* Assigned task
Look through the records, and wherever the string "Calc" turns up, copy out that line.

* Material provided
::::::::::

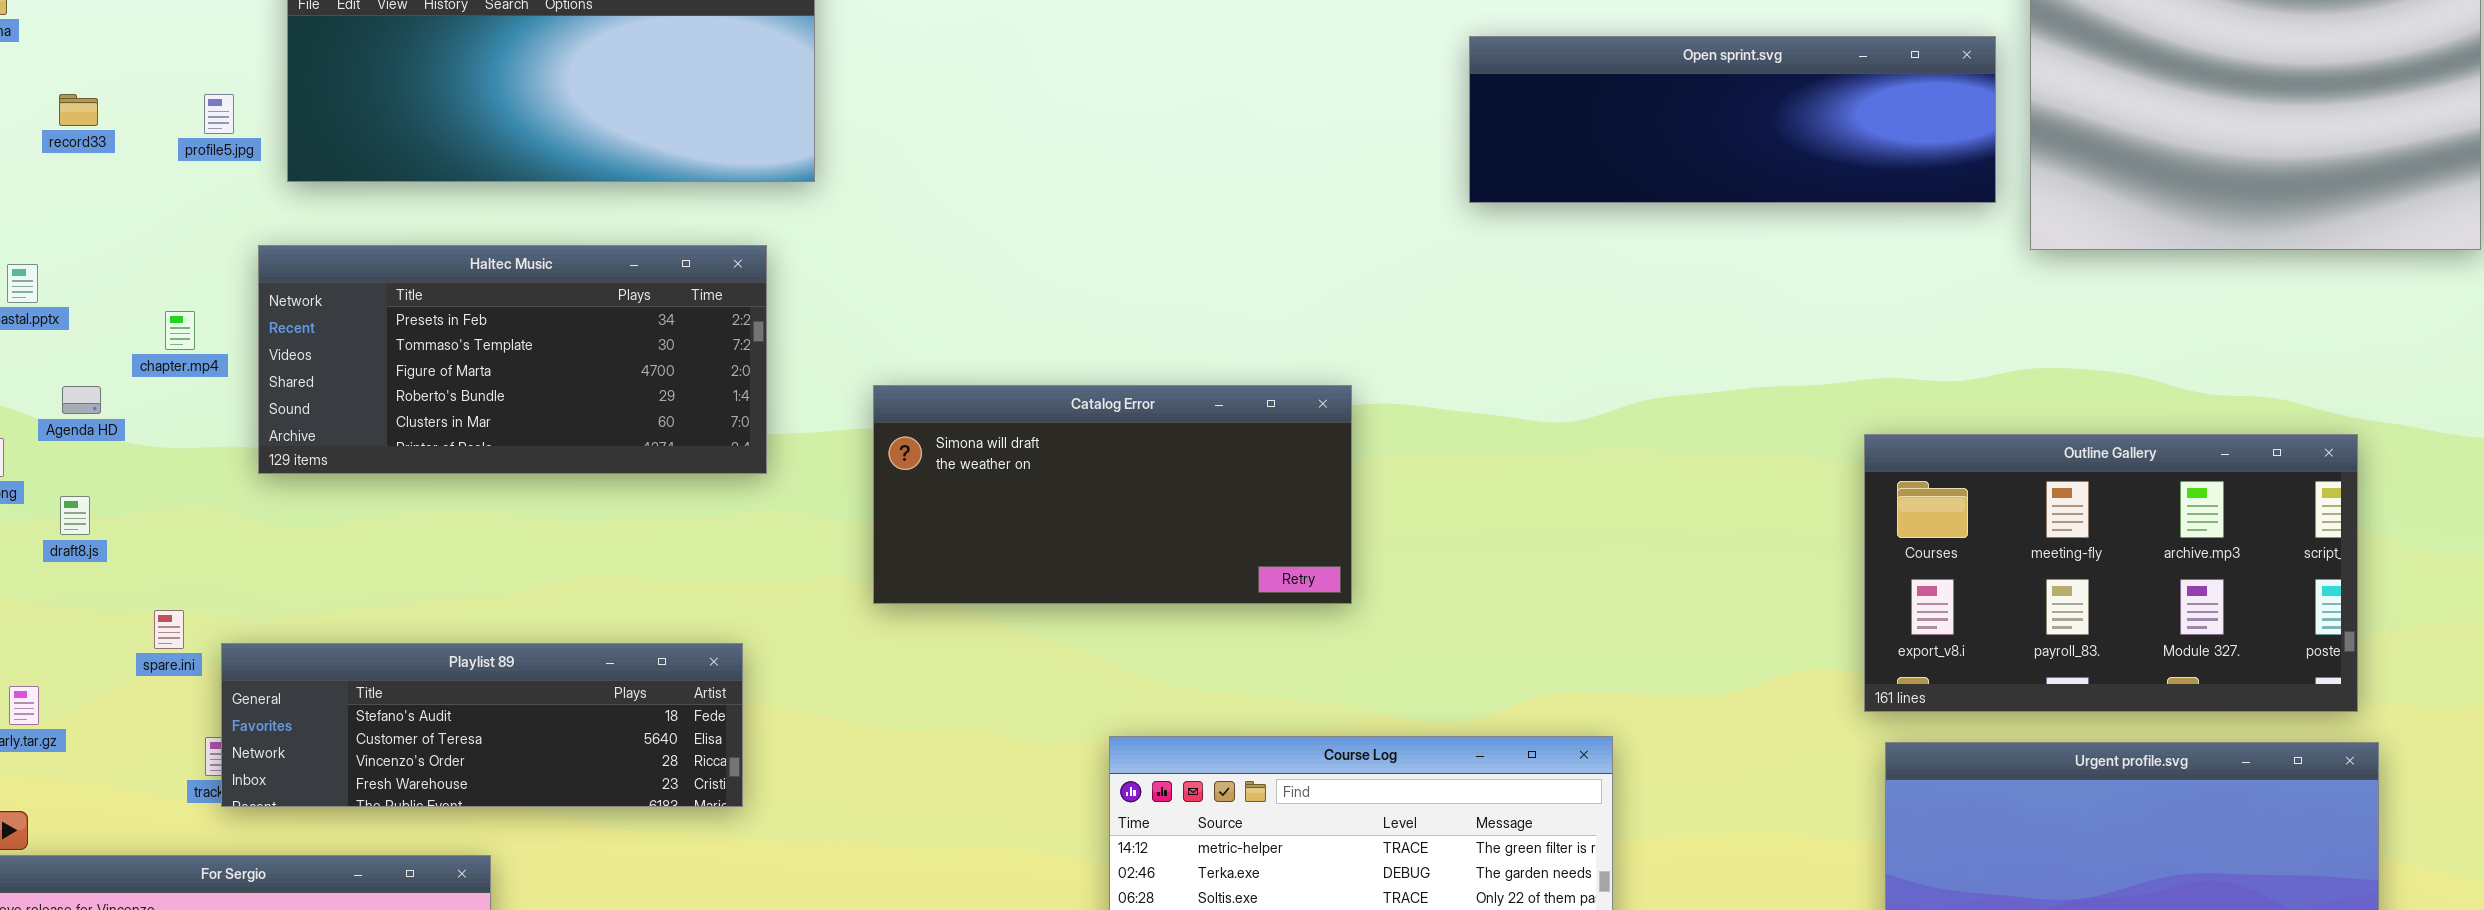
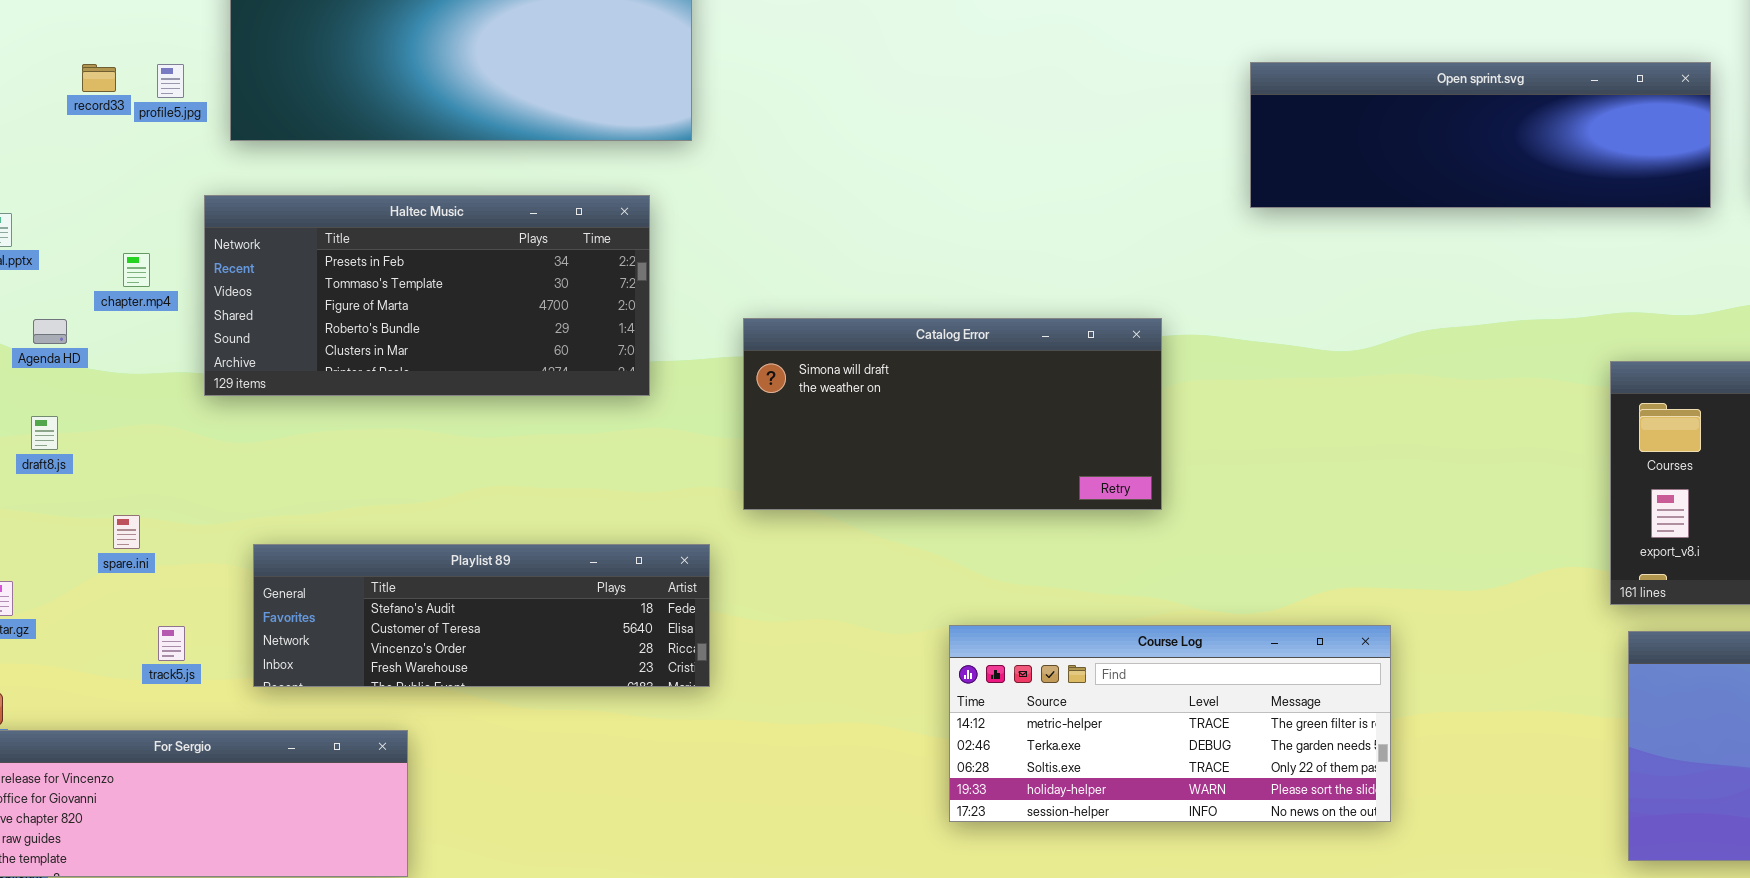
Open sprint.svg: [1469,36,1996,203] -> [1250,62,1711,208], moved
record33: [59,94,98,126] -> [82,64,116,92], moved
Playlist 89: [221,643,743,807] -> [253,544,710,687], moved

::::::::::

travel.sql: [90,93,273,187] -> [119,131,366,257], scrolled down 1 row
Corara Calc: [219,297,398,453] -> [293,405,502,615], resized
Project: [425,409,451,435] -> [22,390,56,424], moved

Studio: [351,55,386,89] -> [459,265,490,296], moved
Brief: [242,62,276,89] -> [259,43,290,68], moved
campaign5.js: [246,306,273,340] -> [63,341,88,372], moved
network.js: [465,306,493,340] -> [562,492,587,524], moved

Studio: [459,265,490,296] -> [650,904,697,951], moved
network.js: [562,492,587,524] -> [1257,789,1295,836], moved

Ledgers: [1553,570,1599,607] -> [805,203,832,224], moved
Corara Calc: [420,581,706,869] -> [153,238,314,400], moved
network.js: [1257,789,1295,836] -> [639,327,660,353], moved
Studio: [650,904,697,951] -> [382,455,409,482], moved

::::::::::

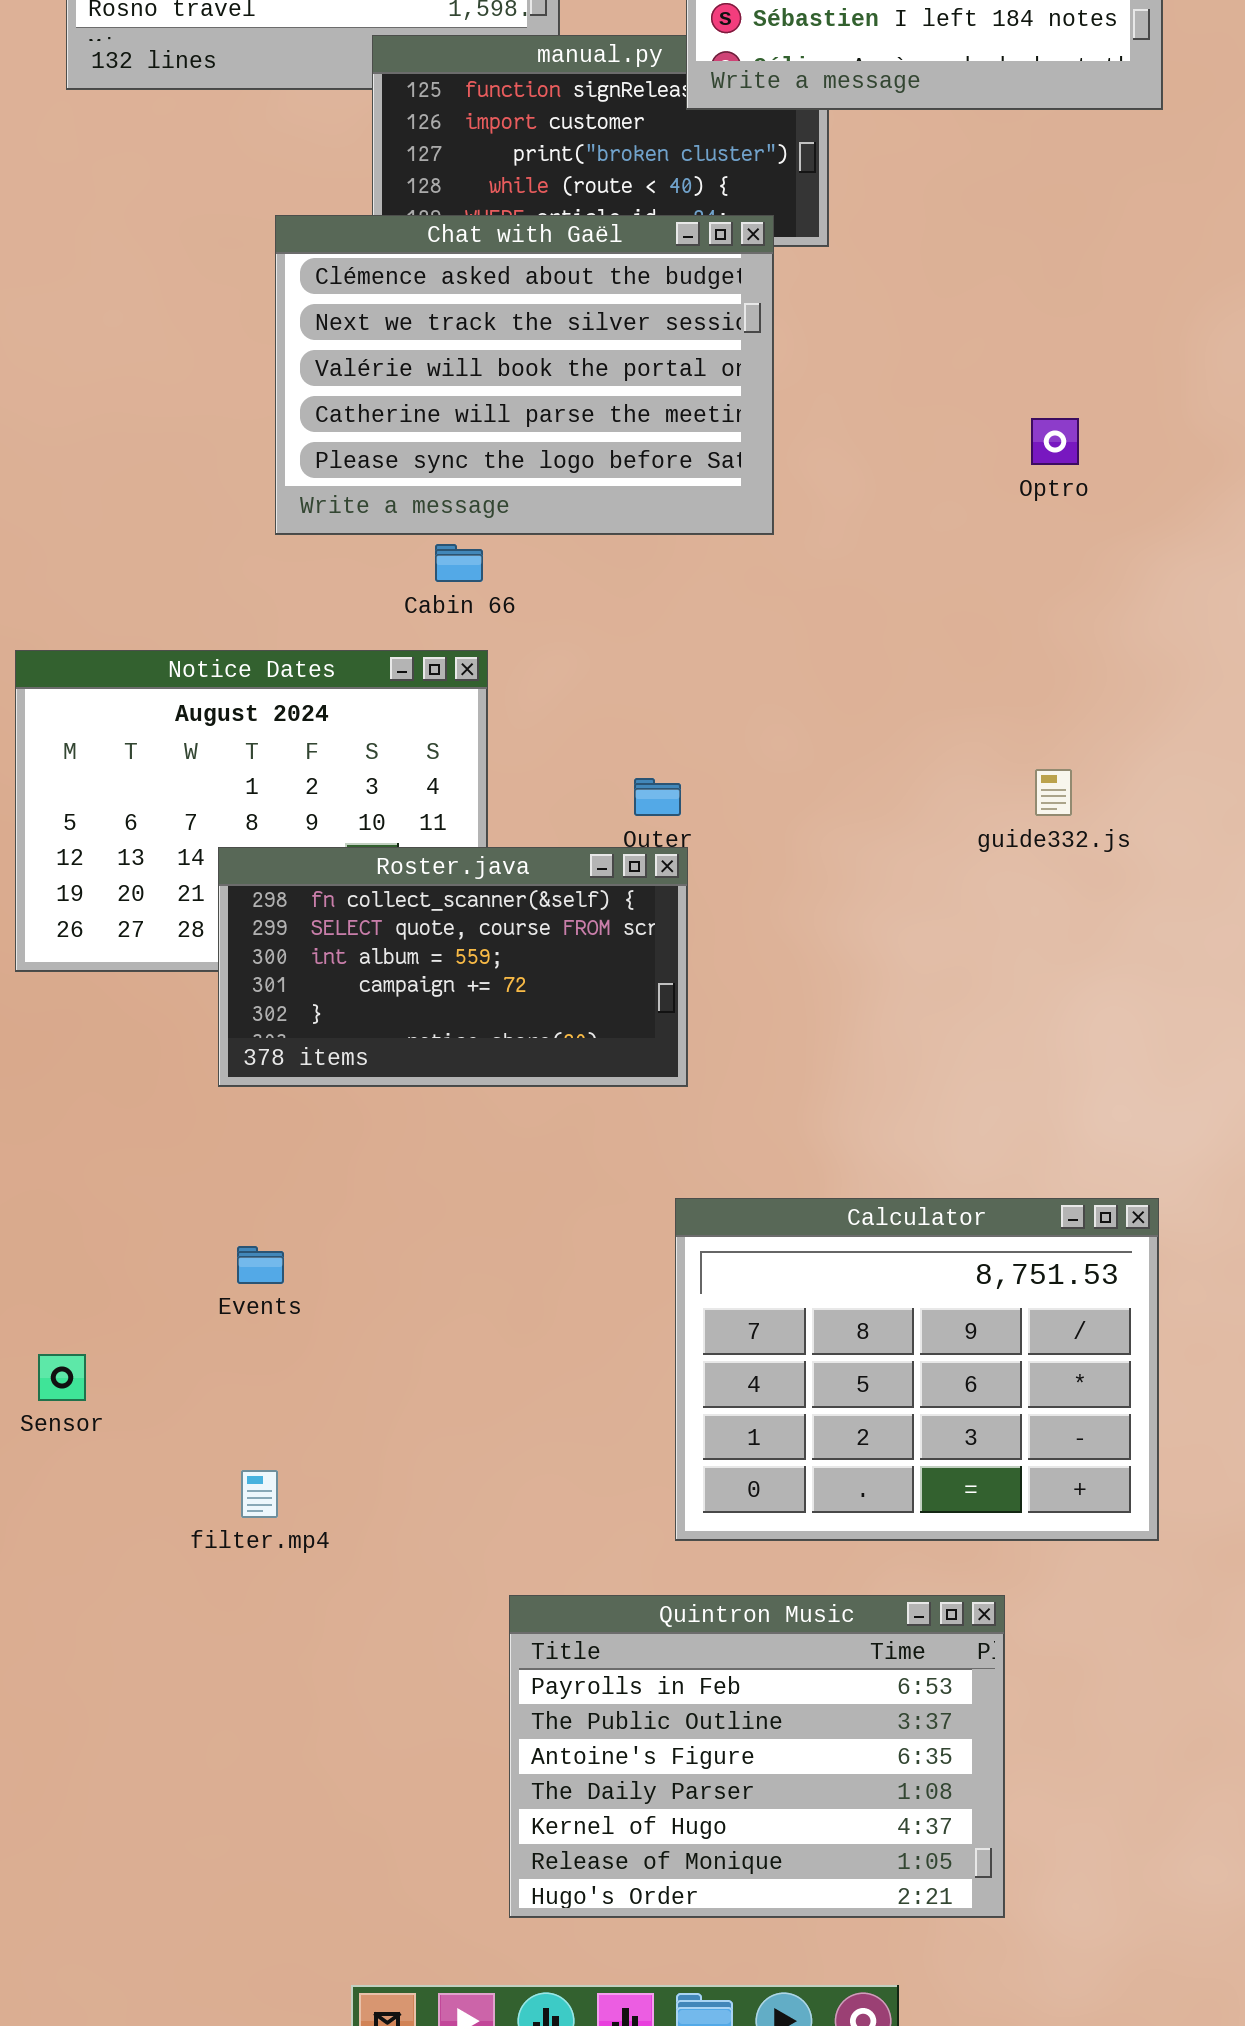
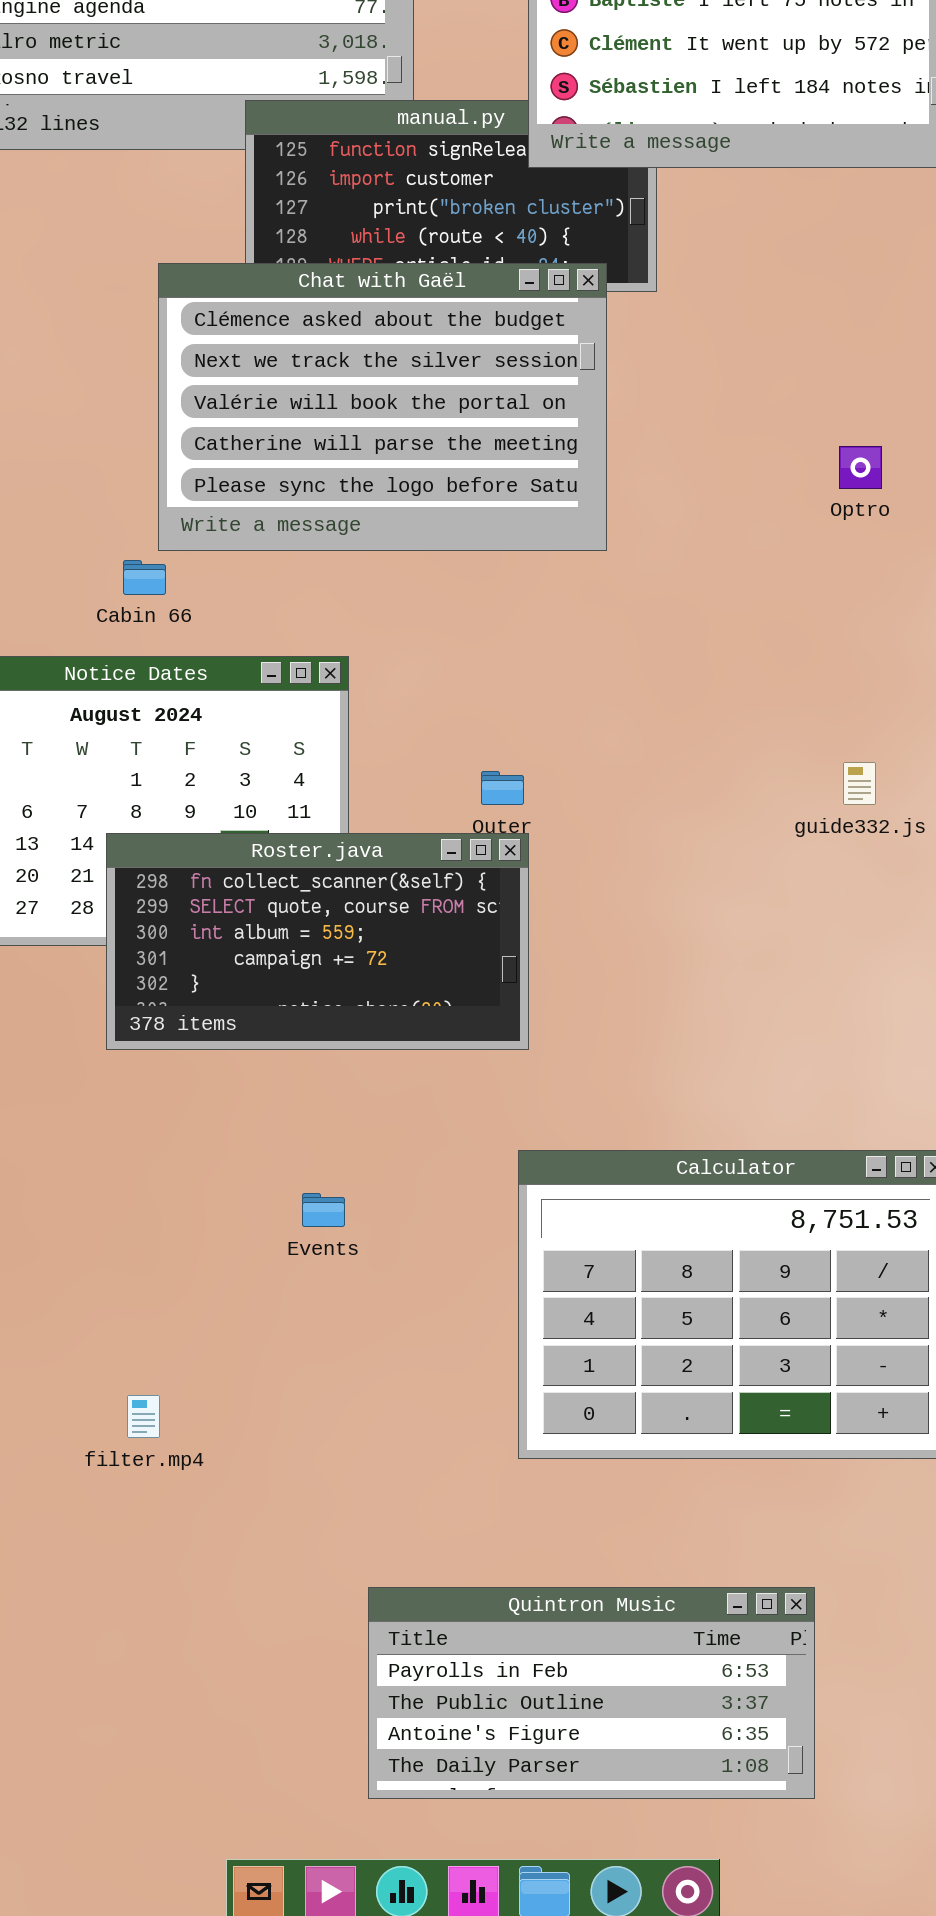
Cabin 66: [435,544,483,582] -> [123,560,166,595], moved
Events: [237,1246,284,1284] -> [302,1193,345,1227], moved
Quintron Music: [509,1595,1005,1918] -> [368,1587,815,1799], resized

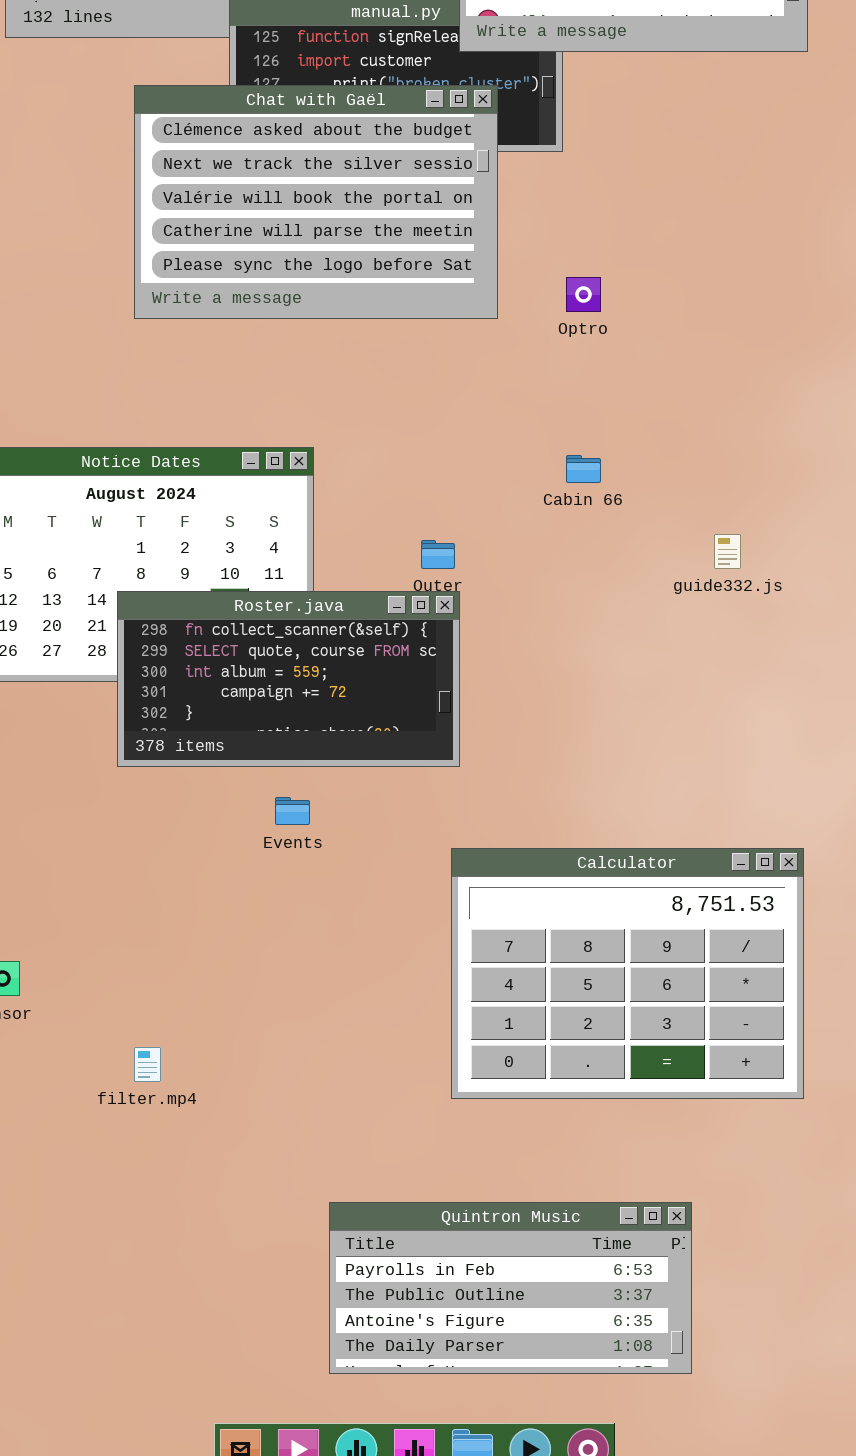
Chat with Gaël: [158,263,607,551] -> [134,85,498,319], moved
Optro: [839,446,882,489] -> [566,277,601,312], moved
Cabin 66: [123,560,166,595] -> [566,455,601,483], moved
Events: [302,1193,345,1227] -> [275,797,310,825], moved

::::::::::

* Completed exercise
Corara Calc: [219,297,398,453] -> [293,405,502,615], resized
Corara Calc: [420,581,706,869] -> [153,238,314,400], moved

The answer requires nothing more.